Because the images are not wanted, restate every line below word for word without them.
** Records follows **
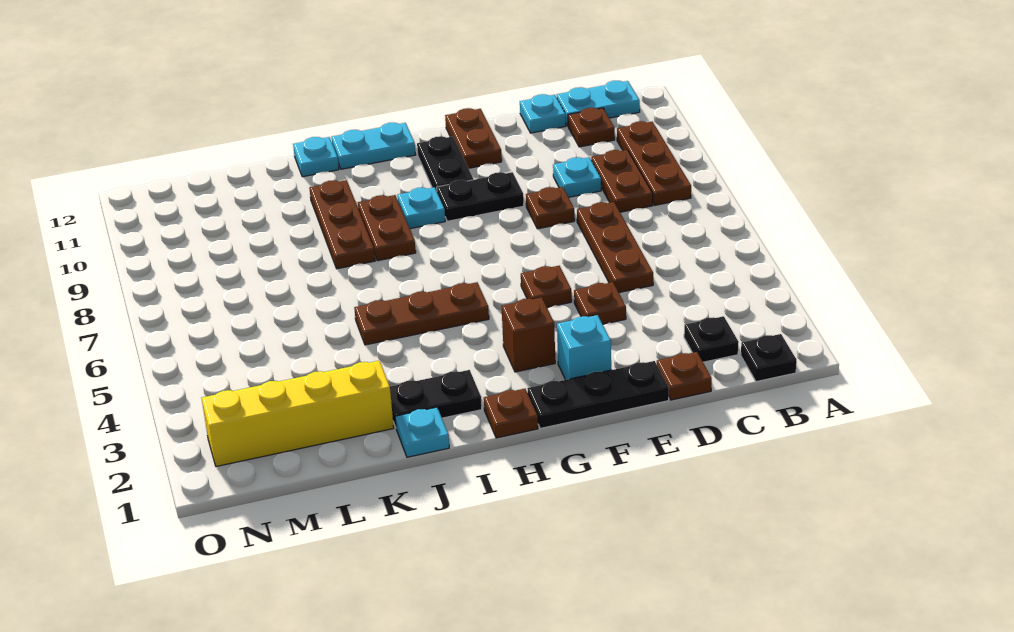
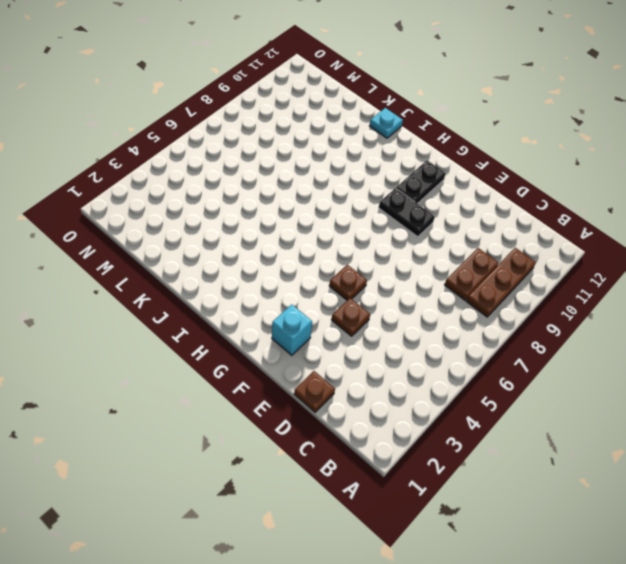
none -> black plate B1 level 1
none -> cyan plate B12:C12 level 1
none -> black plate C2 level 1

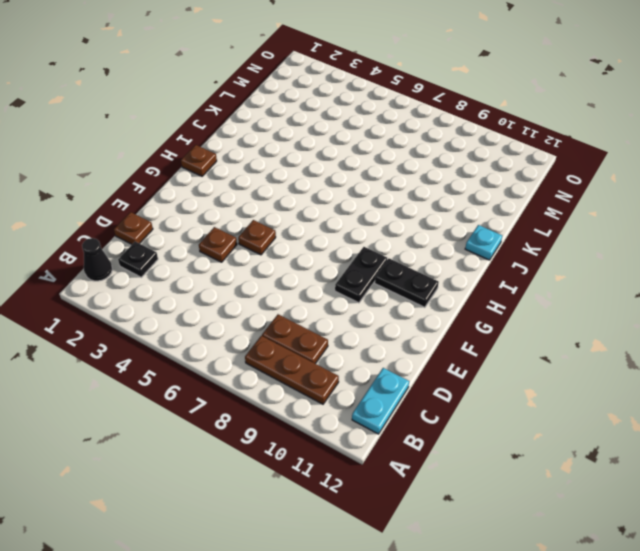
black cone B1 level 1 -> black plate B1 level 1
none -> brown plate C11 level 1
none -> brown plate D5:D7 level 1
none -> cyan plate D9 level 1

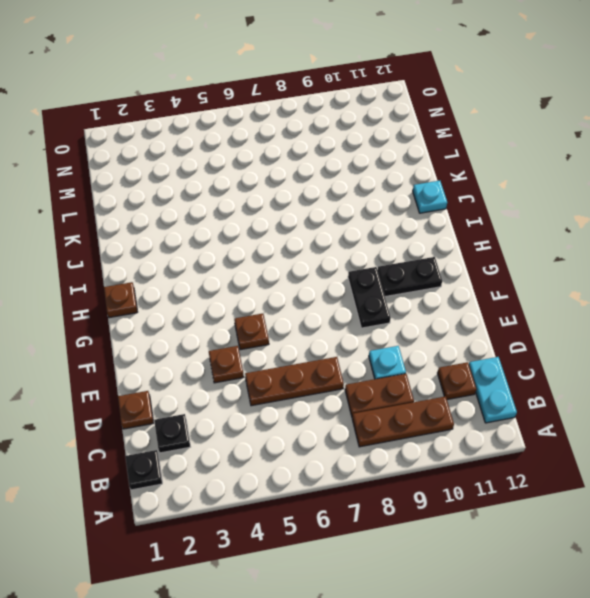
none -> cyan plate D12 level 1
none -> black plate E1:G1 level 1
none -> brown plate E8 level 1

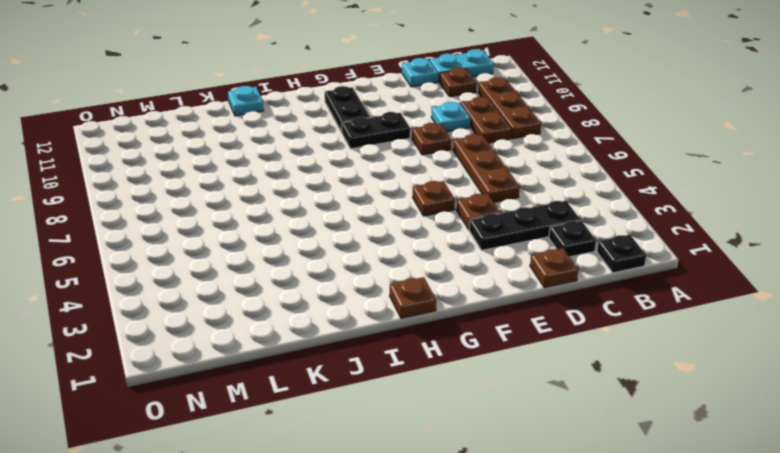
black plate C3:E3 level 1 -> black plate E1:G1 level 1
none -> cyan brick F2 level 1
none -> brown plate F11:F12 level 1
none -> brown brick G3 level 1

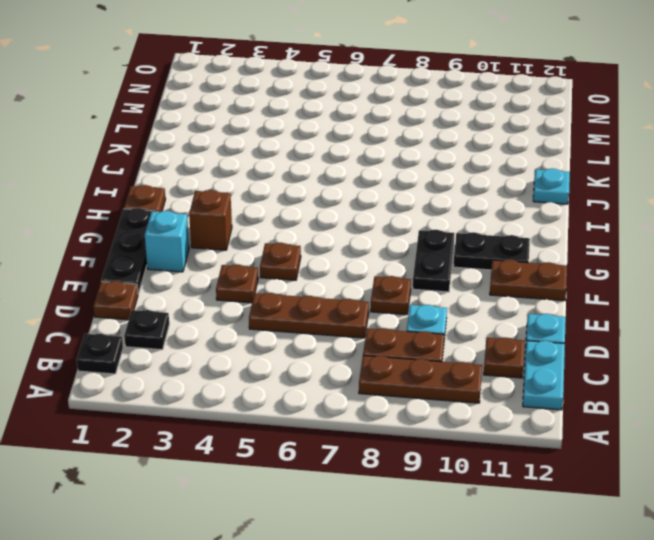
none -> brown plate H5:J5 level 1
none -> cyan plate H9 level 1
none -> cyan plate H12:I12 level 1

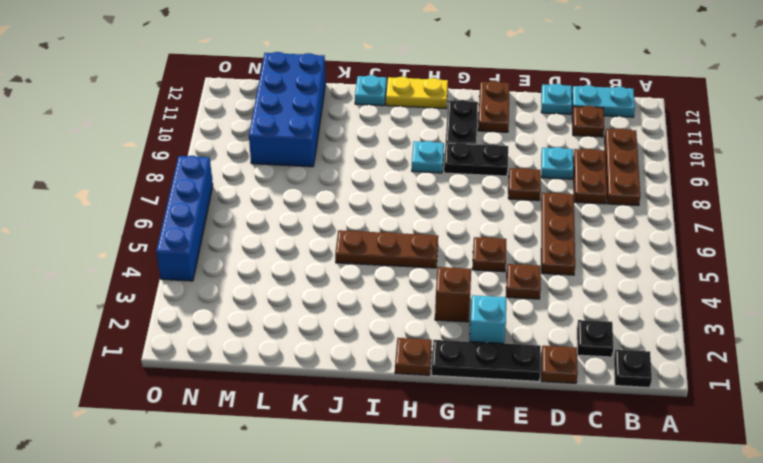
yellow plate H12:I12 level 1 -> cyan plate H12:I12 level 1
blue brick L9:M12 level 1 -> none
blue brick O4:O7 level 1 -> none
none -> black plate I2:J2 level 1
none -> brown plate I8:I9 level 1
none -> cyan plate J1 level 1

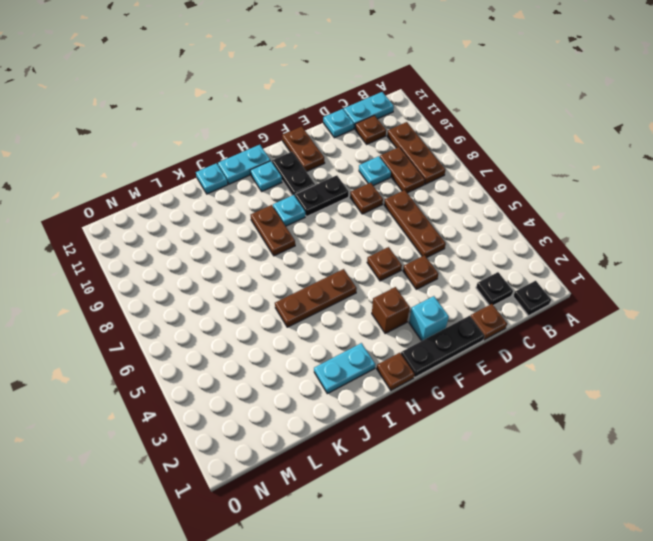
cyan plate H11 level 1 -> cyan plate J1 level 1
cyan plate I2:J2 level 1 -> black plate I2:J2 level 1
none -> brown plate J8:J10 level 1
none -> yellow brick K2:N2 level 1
** End of Records **
-- Task answer --
none -> black plate B1 level 1
none -> cyan plate B12:C12 level 1
none -> black plate C2 level 1

black cone B1 level 1 -> black plate B1 level 1
none -> brown plate C11 level 1
none -> brown plate D5:D7 level 1
none -> cyan plate D9 level 1

none -> cyan plate D12 level 1
none -> black plate E1:G1 level 1
none -> brown plate E8 level 1

black plate C3:E3 level 1 -> black plate E1:G1 level 1
none -> cyan brick F2 level 1
none -> brown plate F11:F12 level 1
none -> brown brick G3 level 1

none -> brown plate H5:J5 level 1
none -> cyan plate H9 level 1
none -> cyan plate H12:I12 level 1

yellow plate H12:I12 level 1 -> cyan plate H12:I12 level 1
blue brick L9:M12 level 1 -> none
blue brick O4:O7 level 1 -> none
none -> black plate I2:J2 level 1
none -> brown plate I8:I9 level 1
none -> cyan plate J1 level 1

cyan plate H11 level 1 -> cyan plate J1 level 1
cyan plate I2:J2 level 1 -> black plate I2:J2 level 1
none -> brown plate J8:J10 level 1
none -> yellow brick K2:N2 level 1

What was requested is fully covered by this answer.